=== Section Start ===

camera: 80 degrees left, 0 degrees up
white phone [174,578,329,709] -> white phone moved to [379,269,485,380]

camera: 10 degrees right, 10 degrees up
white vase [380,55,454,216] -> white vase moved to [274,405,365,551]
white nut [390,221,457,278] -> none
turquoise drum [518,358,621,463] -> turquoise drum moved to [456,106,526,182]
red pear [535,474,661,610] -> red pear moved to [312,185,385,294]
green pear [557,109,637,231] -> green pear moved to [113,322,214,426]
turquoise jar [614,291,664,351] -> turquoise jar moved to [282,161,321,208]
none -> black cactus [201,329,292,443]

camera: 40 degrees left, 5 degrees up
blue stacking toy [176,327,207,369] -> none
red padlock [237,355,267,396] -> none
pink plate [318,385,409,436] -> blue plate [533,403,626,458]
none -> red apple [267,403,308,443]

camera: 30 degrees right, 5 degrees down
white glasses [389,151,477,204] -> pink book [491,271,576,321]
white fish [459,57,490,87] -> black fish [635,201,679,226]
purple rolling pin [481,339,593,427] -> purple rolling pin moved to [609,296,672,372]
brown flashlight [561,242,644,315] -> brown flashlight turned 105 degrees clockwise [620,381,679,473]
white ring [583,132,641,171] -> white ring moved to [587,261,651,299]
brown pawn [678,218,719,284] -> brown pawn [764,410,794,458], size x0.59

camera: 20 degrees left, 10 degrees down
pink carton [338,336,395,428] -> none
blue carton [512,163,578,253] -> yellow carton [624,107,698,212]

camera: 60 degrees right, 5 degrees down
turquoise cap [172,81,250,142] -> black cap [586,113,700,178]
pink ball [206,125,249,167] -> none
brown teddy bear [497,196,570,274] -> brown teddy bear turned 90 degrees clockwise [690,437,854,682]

=== Section End ===

* Your instructions *
Print exactly the lines above, between the one holding "white phone [174,578,329,709]" and the one holding "turquoise drum [518,358,621,463]", inclusive, and nothing besides.

* Result for this exercise *
white phone [174,578,329,709] -> white phone moved to [379,269,485,380]

camera: 10 degrees right, 10 degrees up
white vase [380,55,454,216] -> white vase moved to [274,405,365,551]
white nut [390,221,457,278] -> none
turquoise drum [518,358,621,463] -> turquoise drum moved to [456,106,526,182]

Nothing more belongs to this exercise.